Records contained in a dataset

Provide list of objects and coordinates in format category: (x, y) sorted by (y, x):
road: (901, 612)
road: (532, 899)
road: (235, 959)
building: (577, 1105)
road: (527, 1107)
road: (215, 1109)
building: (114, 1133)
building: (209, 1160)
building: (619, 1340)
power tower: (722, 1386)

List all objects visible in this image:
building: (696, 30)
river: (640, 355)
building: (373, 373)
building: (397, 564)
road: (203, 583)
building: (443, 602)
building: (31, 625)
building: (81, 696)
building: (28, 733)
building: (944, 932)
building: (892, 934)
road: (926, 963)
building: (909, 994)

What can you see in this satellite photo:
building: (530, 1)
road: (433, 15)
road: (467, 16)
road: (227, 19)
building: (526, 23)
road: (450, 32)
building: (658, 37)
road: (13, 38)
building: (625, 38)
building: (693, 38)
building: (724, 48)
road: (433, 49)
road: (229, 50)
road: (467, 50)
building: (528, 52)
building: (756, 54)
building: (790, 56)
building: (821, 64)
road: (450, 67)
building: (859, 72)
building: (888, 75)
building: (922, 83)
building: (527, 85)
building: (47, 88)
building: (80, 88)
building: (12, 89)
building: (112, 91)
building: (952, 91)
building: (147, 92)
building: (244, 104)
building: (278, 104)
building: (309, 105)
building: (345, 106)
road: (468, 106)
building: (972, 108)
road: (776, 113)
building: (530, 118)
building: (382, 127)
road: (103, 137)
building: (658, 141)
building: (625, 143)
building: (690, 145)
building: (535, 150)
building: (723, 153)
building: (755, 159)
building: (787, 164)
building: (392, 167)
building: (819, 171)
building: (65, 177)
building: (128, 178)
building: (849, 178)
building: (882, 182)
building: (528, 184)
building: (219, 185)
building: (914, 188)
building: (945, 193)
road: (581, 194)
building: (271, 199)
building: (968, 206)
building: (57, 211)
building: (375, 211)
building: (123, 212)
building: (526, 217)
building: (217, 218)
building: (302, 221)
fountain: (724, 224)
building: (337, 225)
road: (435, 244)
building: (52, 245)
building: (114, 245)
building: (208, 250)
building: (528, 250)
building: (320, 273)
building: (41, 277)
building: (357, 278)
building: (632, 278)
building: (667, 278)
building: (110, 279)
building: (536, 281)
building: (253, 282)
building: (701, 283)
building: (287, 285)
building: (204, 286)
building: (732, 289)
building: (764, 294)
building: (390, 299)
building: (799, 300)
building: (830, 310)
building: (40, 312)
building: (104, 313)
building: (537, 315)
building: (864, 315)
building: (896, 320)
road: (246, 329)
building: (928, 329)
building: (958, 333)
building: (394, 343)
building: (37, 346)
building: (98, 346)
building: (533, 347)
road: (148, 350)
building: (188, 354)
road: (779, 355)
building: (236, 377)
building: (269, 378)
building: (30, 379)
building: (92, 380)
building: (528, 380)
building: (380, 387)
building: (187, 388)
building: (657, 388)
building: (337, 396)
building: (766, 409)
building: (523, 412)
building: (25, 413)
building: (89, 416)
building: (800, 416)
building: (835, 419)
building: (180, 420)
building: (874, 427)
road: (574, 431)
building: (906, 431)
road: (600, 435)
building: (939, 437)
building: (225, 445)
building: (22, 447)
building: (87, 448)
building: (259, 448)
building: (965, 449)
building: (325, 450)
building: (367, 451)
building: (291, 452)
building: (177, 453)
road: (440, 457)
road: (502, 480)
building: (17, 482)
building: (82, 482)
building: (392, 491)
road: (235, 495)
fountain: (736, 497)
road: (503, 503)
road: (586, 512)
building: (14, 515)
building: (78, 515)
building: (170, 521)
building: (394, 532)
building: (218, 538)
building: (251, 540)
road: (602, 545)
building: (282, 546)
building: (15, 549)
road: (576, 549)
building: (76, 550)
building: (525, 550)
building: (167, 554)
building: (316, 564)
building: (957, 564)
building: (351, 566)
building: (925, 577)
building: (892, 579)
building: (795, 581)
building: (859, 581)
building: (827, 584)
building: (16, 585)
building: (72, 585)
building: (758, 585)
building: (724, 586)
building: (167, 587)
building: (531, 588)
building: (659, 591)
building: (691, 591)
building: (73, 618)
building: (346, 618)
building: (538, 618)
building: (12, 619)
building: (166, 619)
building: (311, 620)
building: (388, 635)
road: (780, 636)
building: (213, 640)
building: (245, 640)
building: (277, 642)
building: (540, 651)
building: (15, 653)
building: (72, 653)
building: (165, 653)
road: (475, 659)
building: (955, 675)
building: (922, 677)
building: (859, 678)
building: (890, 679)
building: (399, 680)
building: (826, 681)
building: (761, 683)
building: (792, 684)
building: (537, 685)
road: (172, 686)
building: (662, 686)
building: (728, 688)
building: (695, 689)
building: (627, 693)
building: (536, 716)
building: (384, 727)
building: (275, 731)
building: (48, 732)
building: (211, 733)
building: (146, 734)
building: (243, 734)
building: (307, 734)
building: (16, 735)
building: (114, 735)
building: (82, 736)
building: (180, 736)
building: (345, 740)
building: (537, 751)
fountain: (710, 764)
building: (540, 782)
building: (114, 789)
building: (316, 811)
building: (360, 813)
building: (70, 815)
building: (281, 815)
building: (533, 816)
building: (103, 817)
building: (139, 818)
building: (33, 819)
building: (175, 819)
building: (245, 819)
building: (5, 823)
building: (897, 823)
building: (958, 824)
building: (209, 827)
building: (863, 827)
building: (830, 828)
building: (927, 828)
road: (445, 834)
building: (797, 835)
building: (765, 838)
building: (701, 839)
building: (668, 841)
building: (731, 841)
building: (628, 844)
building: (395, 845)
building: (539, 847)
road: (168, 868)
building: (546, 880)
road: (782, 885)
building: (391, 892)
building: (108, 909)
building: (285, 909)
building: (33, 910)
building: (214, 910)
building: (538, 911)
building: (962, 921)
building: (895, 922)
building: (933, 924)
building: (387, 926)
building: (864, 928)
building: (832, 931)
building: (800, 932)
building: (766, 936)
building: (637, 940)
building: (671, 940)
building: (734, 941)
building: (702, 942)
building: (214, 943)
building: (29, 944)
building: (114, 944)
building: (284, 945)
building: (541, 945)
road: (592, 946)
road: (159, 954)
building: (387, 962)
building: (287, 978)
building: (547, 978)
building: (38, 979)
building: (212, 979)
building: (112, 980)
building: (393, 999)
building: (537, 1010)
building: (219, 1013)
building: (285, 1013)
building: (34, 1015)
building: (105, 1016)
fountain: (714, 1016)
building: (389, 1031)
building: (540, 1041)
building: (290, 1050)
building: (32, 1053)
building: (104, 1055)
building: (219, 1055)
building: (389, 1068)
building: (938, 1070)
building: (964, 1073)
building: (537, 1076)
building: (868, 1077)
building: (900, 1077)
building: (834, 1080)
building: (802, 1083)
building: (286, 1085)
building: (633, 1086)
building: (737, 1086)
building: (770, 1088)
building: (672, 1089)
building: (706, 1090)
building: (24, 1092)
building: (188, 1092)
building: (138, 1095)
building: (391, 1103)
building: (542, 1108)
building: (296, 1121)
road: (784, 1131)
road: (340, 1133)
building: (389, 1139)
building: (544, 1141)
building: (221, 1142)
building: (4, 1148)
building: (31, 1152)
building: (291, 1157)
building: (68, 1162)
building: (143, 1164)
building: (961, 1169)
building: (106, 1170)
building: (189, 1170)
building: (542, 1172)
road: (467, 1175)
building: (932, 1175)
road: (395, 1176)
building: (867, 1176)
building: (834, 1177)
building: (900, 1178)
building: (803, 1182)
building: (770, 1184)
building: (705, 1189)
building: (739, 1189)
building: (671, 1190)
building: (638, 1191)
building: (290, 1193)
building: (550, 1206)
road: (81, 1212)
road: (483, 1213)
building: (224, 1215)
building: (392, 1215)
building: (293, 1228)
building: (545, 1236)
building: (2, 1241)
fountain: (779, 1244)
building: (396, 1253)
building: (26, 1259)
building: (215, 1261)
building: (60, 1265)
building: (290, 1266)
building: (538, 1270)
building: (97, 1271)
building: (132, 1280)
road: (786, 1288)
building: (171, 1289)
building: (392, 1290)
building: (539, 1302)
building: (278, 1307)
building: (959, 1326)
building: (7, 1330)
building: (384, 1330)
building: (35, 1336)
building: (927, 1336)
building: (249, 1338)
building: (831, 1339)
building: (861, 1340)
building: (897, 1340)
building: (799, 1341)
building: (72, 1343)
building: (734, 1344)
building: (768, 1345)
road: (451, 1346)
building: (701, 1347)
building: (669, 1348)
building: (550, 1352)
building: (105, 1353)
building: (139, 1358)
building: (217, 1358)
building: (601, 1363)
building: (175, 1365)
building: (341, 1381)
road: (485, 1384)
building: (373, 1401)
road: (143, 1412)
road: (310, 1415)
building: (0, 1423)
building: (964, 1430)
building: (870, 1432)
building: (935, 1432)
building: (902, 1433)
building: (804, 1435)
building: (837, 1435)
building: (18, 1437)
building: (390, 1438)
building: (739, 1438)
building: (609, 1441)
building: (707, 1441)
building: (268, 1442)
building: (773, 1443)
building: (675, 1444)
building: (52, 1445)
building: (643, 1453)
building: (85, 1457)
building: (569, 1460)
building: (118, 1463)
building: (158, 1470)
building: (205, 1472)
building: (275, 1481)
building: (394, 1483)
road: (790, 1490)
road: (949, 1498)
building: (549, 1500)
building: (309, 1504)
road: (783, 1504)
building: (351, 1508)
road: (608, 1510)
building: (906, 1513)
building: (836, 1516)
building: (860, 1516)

▶ [Directive]: Among the entries above, how many lines contain the string "objects"? Write the number alone.

▶ [Response]: 2